[[ Given data open ]]
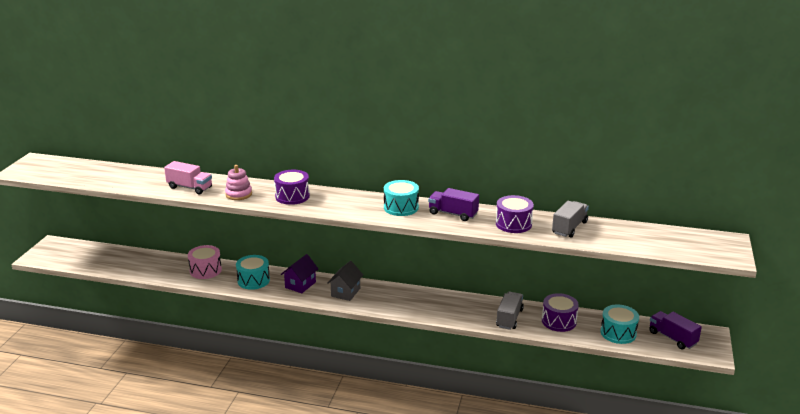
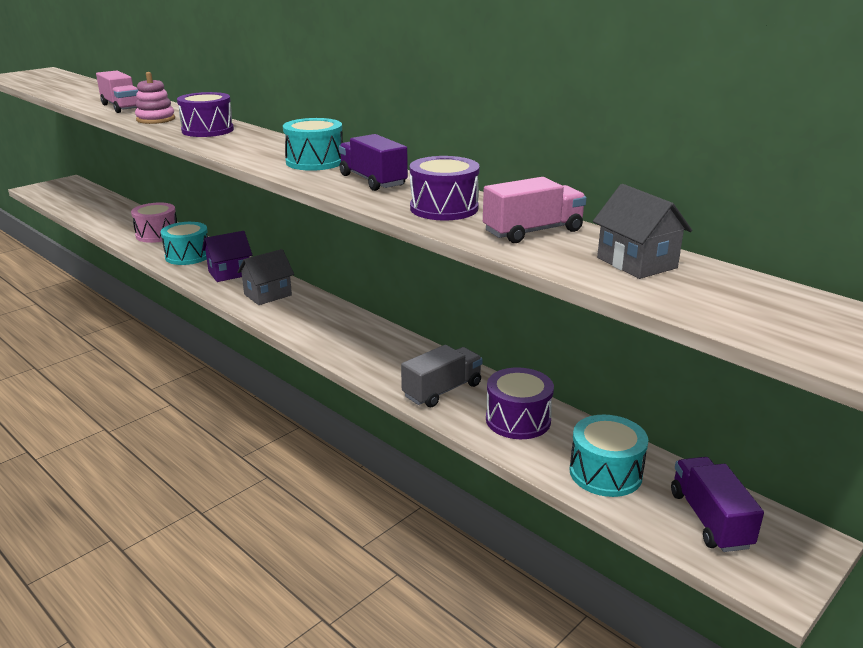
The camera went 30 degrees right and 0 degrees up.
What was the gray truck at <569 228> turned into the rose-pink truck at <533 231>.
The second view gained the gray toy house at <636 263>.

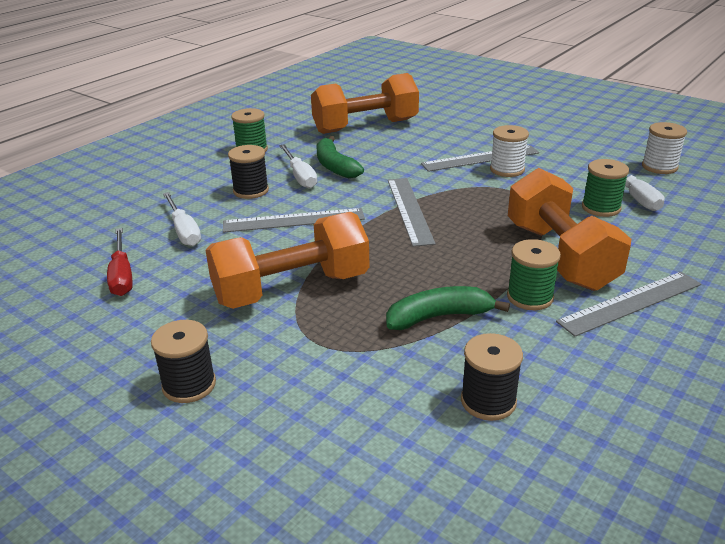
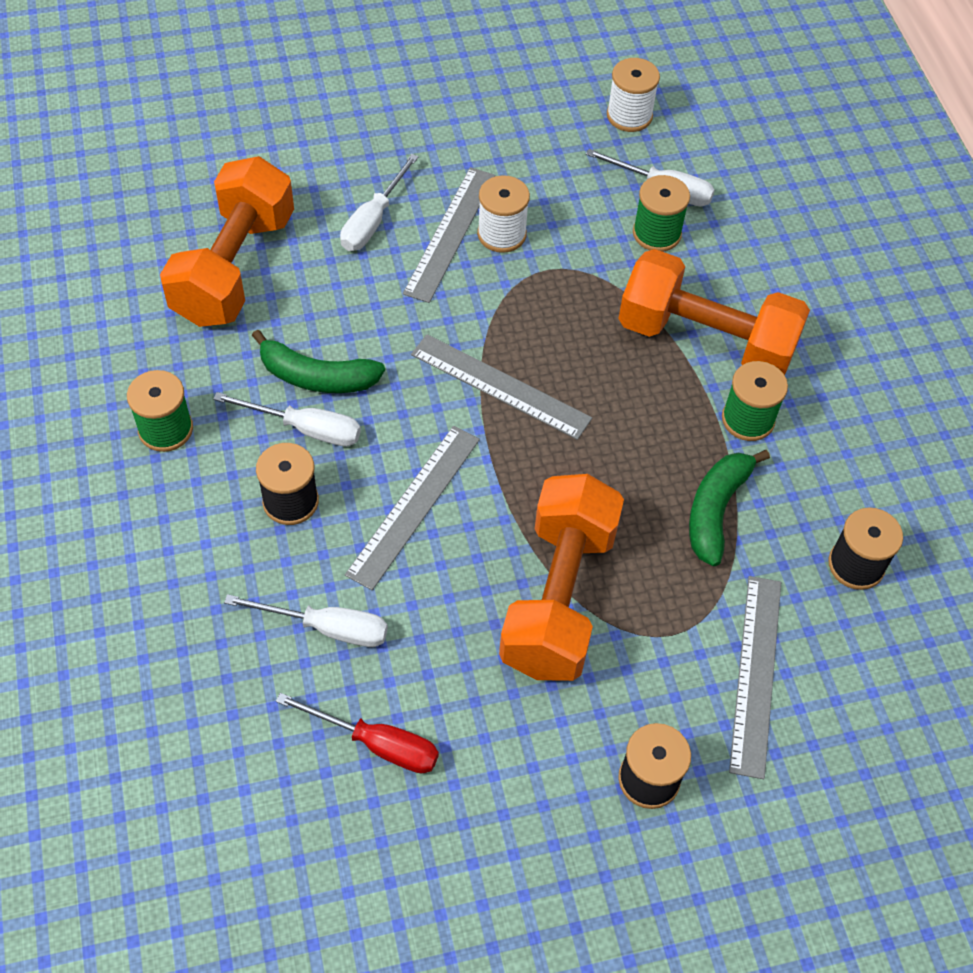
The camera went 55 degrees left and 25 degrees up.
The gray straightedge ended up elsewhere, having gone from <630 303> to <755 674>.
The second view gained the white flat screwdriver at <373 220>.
[[ Given data closed ]]
[[ Given data open ]]
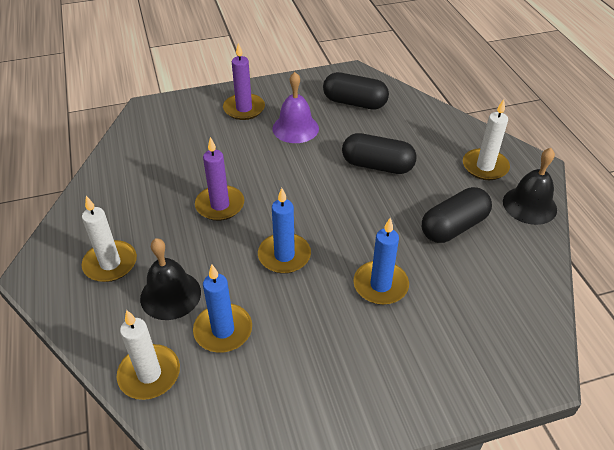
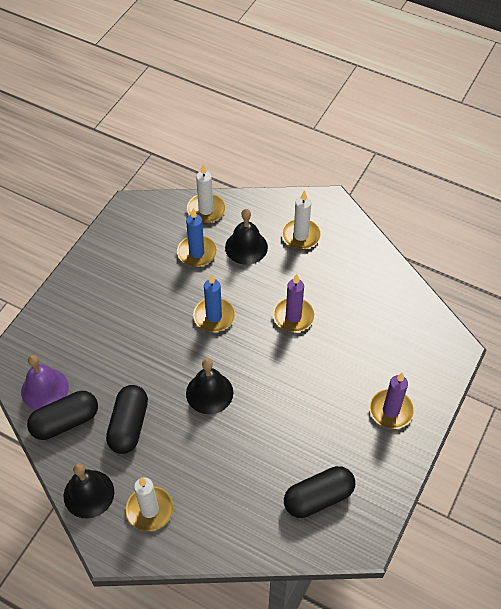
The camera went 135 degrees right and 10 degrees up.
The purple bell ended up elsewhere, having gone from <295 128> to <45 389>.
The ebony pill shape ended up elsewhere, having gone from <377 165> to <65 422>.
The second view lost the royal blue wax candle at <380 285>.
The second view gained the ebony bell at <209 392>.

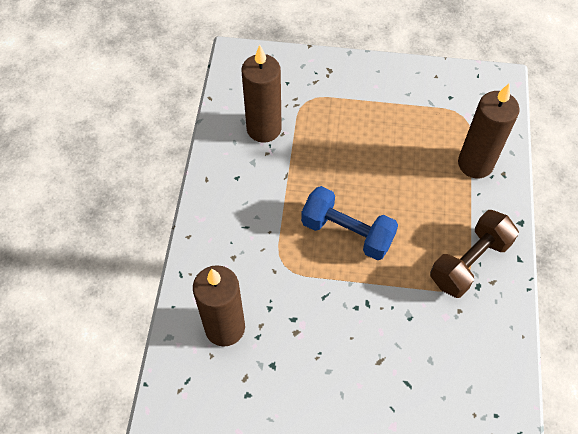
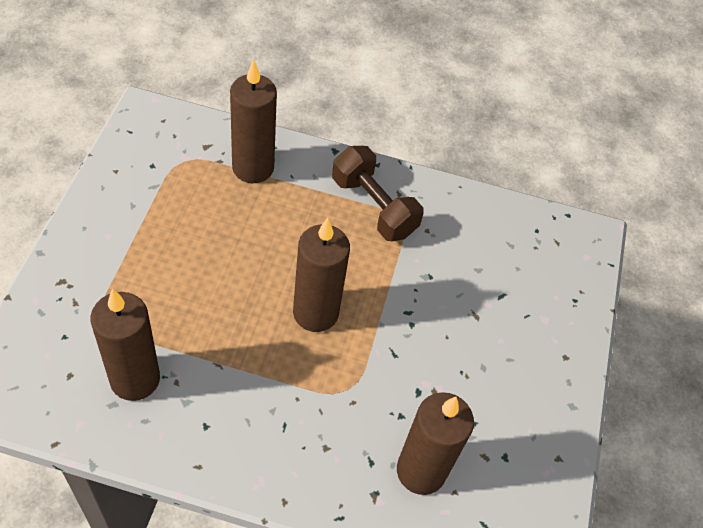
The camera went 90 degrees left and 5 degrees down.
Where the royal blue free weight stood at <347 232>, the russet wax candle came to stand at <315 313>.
[[ Given data closed ]]
Exercise
From the entries above, write out only the lines starting at the line that holds "The camera went 30" and ending at the line that holds "What was the", keeping both and matching them exactly.

Result for this task
The camera went 30 degrees right and 0 degrees up.
What was the gray truck at <569 228> turned into the rose-pink truck at <533 231>.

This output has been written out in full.